• [PROBLEM TO WORK ON]
Your answer must be the lines from the one containing "nothing => black hat 528, 217" through the last line below, copied exactly, with no pictures.

• [EXERCISE INPUTS]
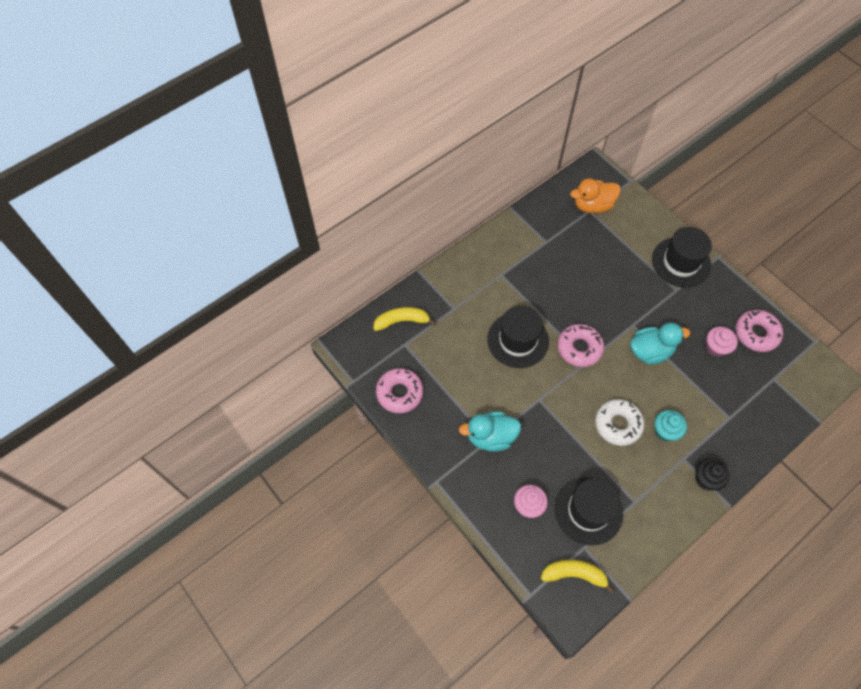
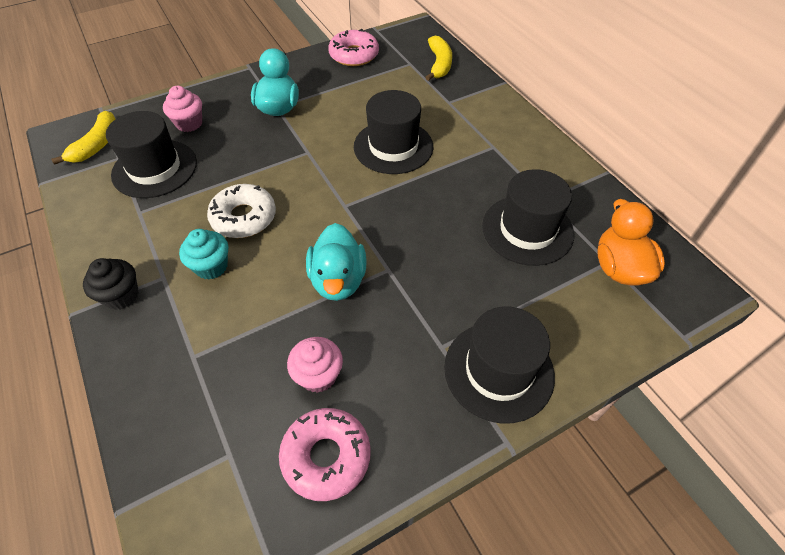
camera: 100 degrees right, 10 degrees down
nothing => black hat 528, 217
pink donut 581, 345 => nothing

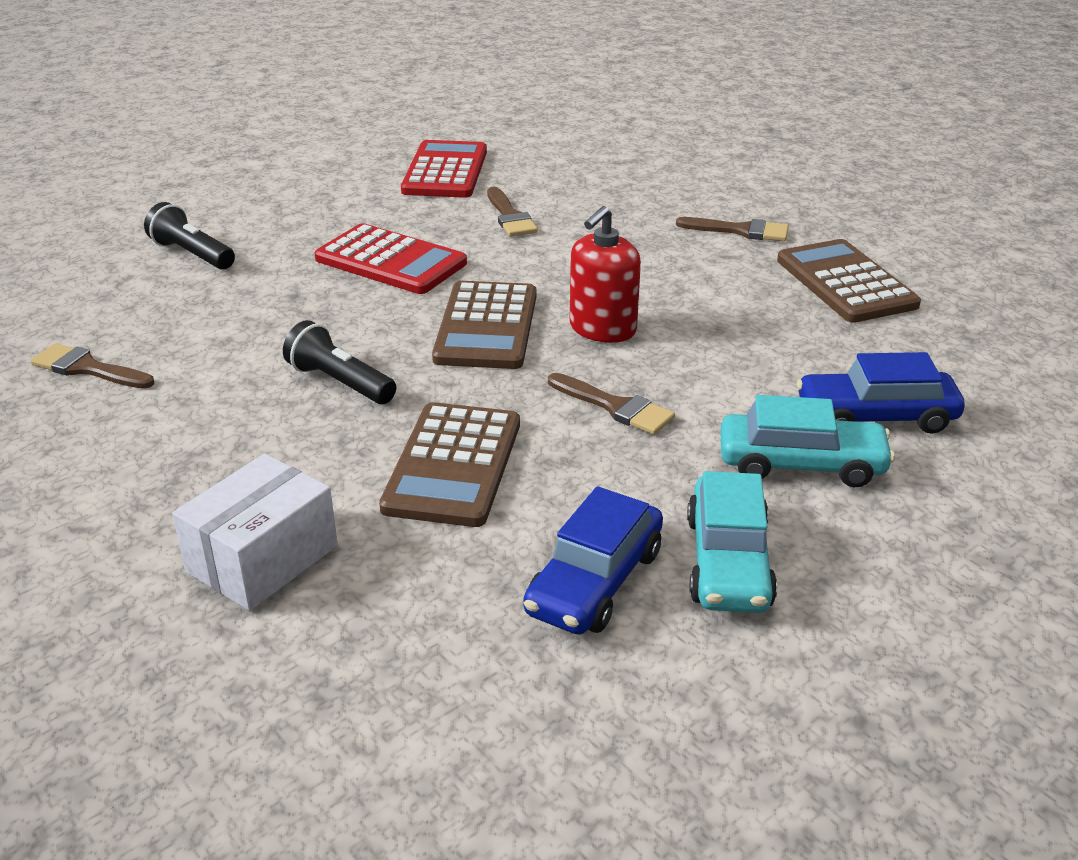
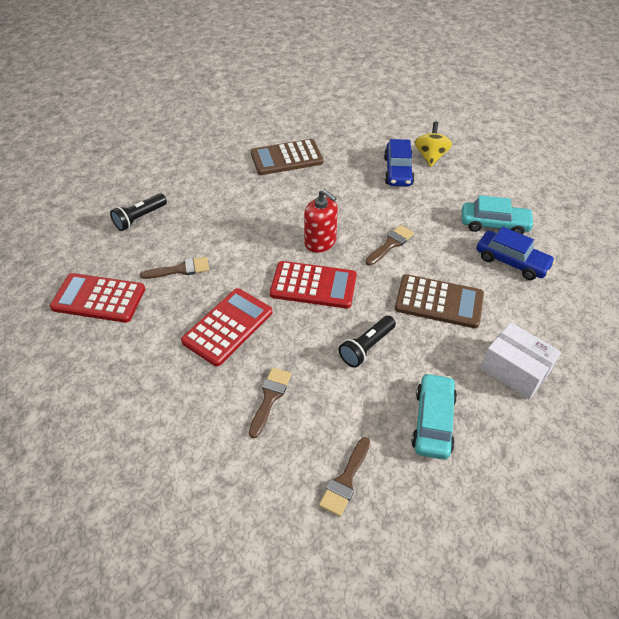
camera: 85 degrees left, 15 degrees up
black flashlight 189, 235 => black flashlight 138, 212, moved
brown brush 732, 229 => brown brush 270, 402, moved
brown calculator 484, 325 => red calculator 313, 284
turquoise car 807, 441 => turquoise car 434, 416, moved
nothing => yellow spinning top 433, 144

• [EXERCISE OUTPUT]
nothing => black hat 528, 217
pink donut 581, 345 => nothing

camera: 85 degrees left, 15 degrees up
black flashlight 189, 235 => black flashlight 138, 212, moved
brown brush 732, 229 => brown brush 270, 402, moved
brown calculator 484, 325 => red calculator 313, 284
turquoise car 807, 441 => turquoise car 434, 416, moved
nothing => yellow spinning top 433, 144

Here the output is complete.